Task instructions:
Look through the lines below; wherever the word "brown" appears, copy that line.

Stored items

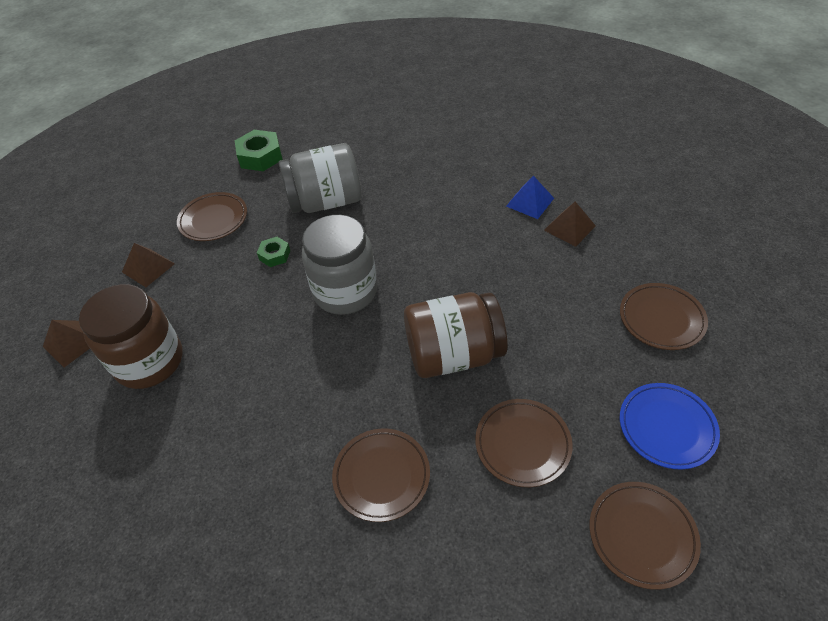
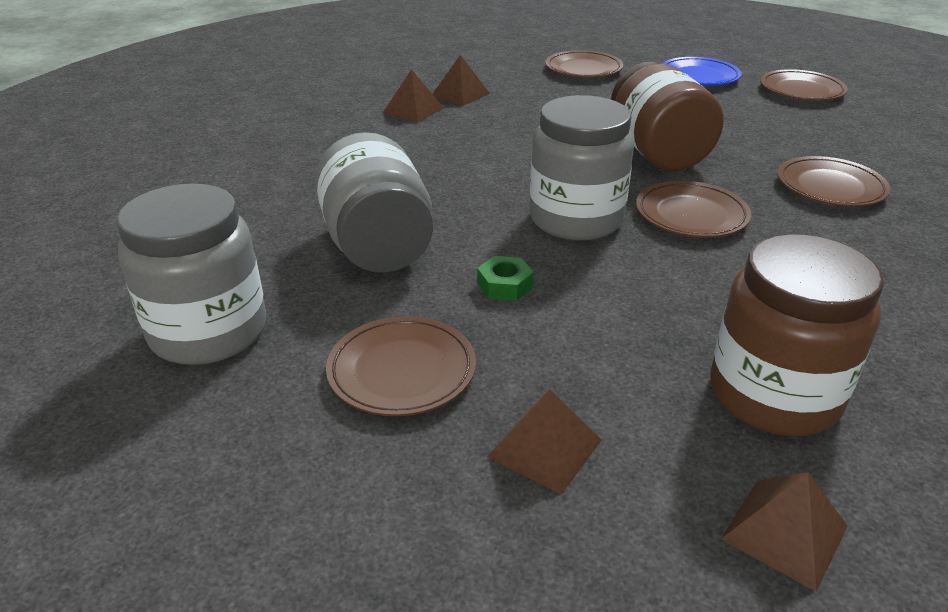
camera: 95 degrees left, 15 degrees down
(260, 156) = (209, 331): green nut -> grey jar
(522, 444) = (748, 125): brown plate -> brown plate (691, 215)
(530, 202) = (413, 110): blue pyramid -> brown pyramid

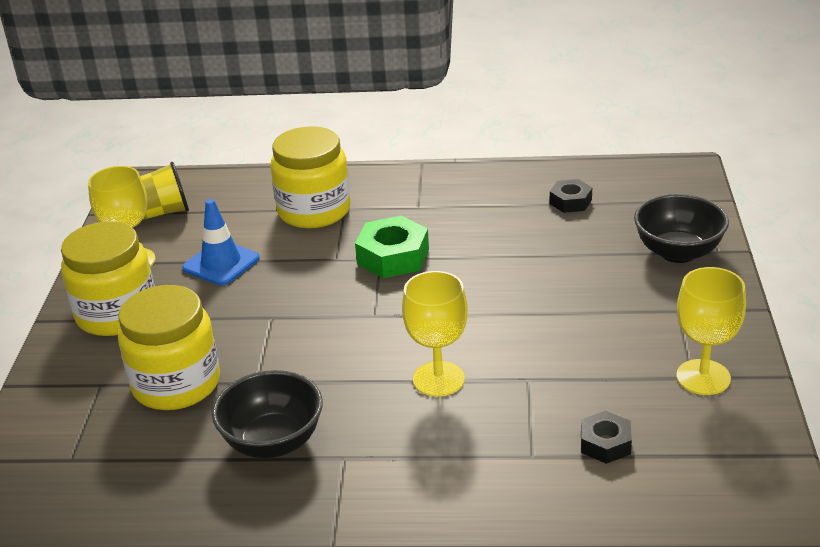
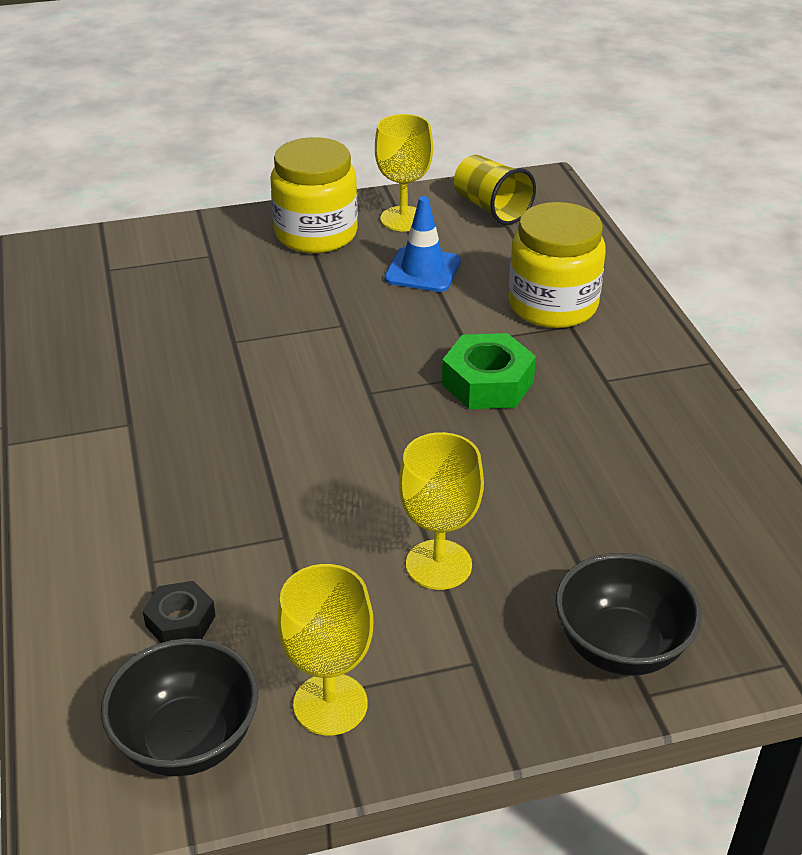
camera: 70 degrees right, 5 degrees up
(176, 384) = (219, 295): yellow jar -> none
(273, 442) = (146, 373): black bowl -> black bowl (187, 740)
(438, 379) = (268, 464): yellow goblet -> yellow goblet (438, 565)
(570, 201) = (694, 514): black nut -> none

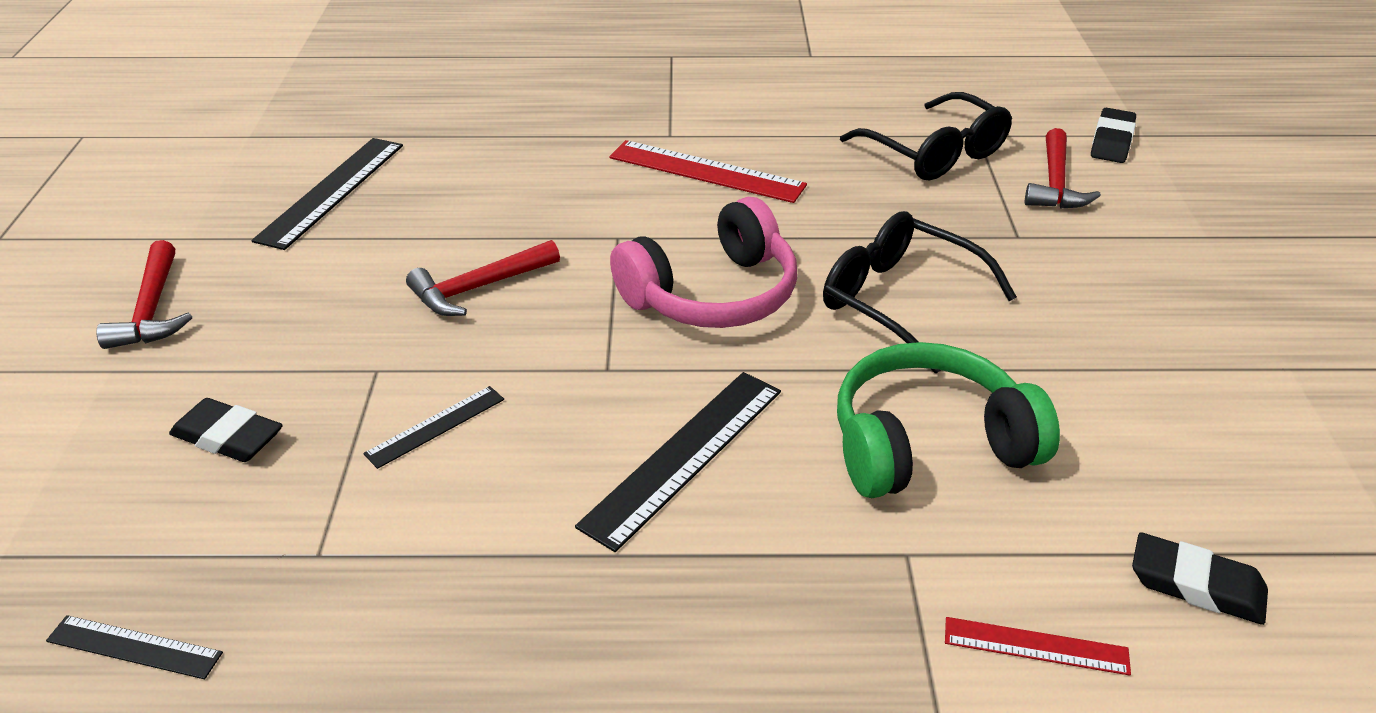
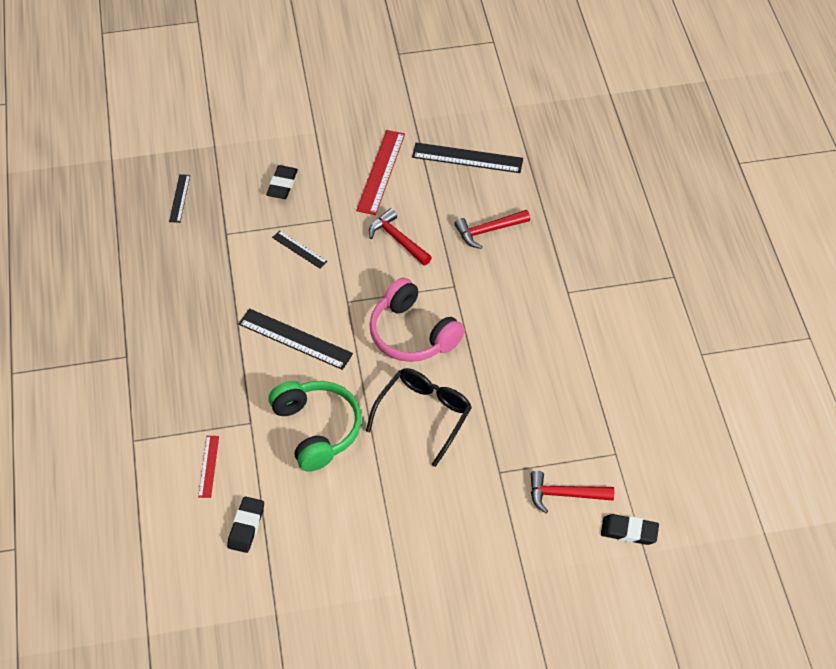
camera: 80 degrees right, 15 degrees up
(152, 310) = (357, 128): red hammer -> red hammer (488, 230)
(706, 171) = (530, 315): red ruler -> red ruler (381, 172)
(935, 153) = (584, 430): black glasses -> none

Exercise solution:
(522, 444) = (748, 125): brown plate -> brown plate (691, 215)
(530, 202) = (413, 110): blue pyramid -> brown pyramid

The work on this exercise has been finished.